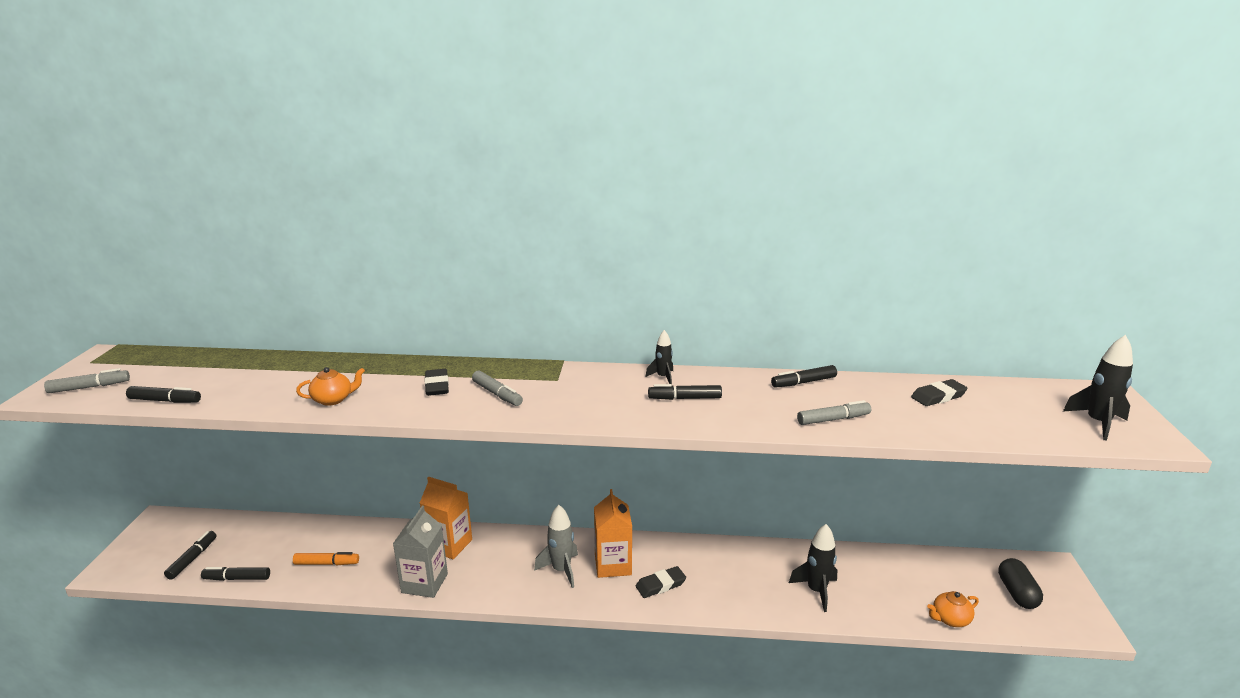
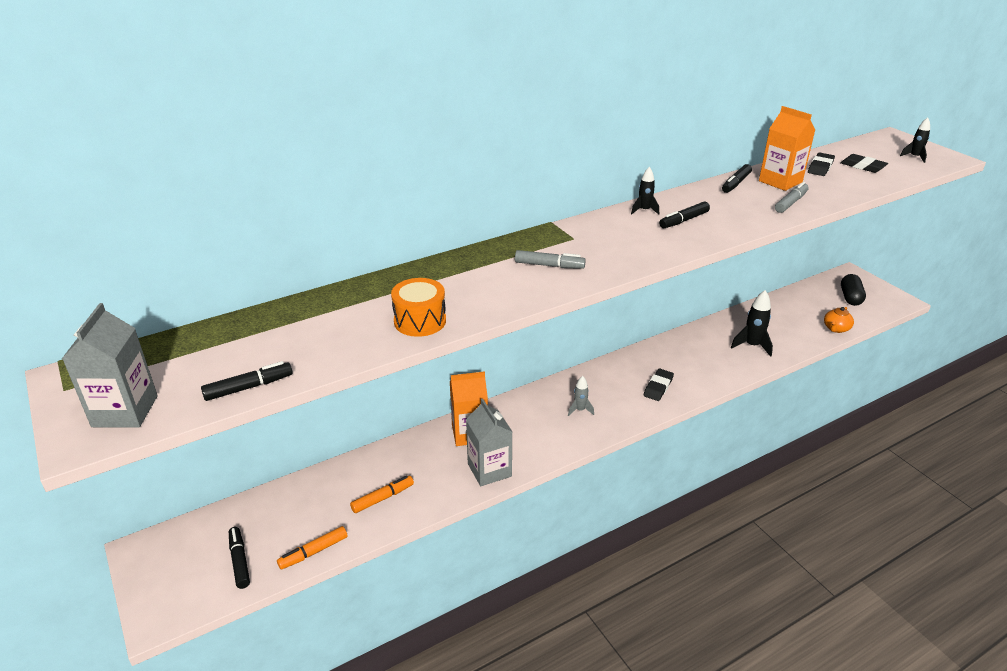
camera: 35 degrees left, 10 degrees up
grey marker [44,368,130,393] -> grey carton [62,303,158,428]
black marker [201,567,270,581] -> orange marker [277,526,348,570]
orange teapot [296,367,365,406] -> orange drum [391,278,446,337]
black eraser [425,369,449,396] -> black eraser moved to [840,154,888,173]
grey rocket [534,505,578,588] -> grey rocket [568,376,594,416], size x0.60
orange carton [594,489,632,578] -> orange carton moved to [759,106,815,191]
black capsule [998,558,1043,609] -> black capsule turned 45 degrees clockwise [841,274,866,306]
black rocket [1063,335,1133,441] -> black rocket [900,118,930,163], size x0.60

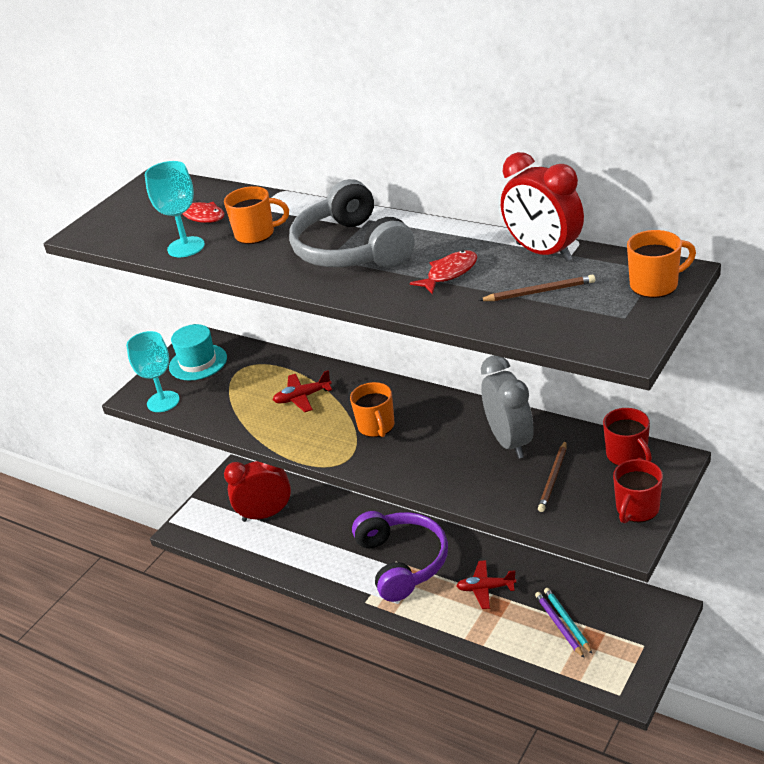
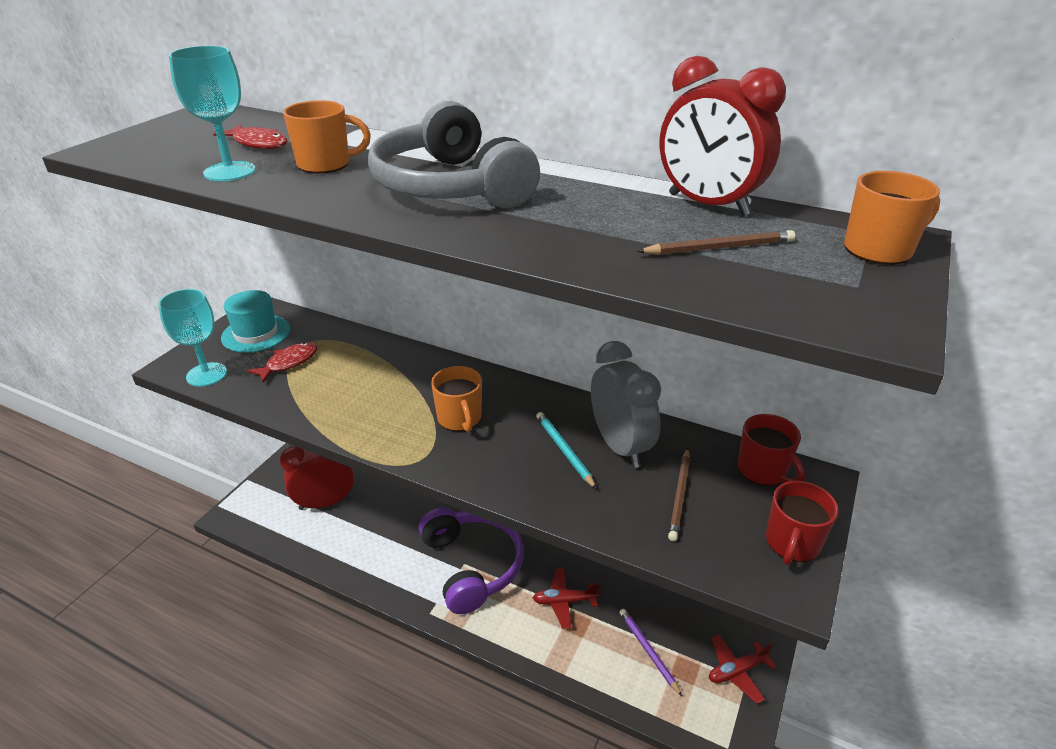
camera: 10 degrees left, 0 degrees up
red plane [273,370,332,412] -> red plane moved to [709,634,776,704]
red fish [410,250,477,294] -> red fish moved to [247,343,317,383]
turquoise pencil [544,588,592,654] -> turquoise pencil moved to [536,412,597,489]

▬▬▬▬▬▬

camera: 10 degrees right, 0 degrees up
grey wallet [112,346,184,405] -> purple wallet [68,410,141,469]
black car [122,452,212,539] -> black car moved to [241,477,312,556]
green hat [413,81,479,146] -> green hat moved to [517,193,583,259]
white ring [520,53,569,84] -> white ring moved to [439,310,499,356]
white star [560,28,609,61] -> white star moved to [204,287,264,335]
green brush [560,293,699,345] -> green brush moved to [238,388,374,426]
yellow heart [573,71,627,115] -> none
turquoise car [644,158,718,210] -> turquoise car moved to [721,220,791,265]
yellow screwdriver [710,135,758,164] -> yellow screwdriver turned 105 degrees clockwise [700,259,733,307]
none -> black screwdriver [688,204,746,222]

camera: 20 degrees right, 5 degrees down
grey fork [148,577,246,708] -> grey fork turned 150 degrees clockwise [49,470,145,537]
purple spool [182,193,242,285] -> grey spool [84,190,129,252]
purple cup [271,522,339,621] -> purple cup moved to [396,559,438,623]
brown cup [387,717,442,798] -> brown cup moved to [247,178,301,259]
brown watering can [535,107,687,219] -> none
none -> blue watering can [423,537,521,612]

▬▬▬▬▬▬

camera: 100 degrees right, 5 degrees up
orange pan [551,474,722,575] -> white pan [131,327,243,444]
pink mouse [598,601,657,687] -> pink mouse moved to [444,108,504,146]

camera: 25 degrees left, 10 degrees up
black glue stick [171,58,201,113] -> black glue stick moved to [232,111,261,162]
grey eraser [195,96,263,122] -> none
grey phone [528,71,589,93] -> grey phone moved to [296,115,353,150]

▬▬▬▬▬▬

### [Exercise objective]
Take each line above that contains "rocket" and copy it out.

### [Reply to the exercise]
grey rocket [534,505,578,588] -> grey rocket [568,376,594,416], size x0.60
black rocket [1063,335,1133,441] -> black rocket [900,118,930,163], size x0.60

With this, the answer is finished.